DIRECTIONS: Everything from the first line of the entries through the line containing "TEMP: TMP36 -> DS18B20" is to be retyped exactly, and nothing beyond it.

:::

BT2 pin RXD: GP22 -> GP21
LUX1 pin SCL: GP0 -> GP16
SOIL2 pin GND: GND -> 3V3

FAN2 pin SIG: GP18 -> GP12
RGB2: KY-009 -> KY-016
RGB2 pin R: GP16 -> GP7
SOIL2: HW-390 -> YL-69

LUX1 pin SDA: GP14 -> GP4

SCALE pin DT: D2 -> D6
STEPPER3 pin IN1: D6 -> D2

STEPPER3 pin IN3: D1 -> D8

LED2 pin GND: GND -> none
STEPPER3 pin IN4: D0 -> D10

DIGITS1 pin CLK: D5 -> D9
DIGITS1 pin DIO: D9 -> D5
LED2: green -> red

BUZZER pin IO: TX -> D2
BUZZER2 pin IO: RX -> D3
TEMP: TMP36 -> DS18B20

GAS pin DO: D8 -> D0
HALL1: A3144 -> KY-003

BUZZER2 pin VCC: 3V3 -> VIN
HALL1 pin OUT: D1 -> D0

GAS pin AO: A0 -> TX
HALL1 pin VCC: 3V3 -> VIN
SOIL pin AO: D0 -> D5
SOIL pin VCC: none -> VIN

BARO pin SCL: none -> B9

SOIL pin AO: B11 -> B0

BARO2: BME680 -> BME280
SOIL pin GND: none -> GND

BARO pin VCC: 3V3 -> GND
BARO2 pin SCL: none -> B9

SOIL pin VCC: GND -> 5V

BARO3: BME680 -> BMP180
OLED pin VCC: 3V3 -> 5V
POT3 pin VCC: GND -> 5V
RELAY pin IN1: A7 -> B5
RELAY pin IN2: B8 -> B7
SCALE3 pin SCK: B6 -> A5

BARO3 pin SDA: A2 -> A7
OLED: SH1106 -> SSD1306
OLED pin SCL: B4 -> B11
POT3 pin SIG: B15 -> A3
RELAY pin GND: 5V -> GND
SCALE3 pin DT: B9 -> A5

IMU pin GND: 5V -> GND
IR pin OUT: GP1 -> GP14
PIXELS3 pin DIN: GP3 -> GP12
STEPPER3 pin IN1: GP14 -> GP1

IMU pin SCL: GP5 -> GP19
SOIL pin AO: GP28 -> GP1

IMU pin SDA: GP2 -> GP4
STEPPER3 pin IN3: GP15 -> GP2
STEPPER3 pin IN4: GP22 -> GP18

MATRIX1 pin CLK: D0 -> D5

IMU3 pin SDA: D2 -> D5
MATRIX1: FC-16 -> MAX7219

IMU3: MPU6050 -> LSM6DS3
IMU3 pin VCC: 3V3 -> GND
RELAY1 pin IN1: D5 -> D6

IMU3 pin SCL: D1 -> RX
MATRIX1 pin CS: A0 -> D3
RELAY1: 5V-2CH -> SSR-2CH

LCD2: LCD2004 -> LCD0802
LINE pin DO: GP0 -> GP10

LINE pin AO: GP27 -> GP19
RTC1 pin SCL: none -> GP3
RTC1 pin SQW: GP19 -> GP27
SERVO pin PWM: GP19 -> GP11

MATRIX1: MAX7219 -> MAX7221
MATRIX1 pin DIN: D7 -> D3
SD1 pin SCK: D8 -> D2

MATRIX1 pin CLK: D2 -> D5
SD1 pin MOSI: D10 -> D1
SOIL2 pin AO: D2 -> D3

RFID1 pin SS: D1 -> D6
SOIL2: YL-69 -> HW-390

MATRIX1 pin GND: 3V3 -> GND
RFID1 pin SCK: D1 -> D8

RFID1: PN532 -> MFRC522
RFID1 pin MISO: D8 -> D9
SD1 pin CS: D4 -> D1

:::

TASK RESULT:
BT2 pin RXD: GP22 -> GP21
LUX1 pin SCL: GP0 -> GP16
SOIL2 pin GND: GND -> 3V3

FAN2 pin SIG: GP18 -> GP12
RGB2: KY-009 -> KY-016
RGB2 pin R: GP16 -> GP7
SOIL2: HW-390 -> YL-69

LUX1 pin SDA: GP14 -> GP4

SCALE pin DT: D2 -> D6
STEPPER3 pin IN1: D6 -> D2

STEPPER3 pin IN3: D1 -> D8

LED2 pin GND: GND -> none
STEPPER3 pin IN4: D0 -> D10

DIGITS1 pin CLK: D5 -> D9
DIGITS1 pin DIO: D9 -> D5
LED2: green -> red

BUZZER pin IO: TX -> D2
BUZZER2 pin IO: RX -> D3
TEMP: TMP36 -> DS18B20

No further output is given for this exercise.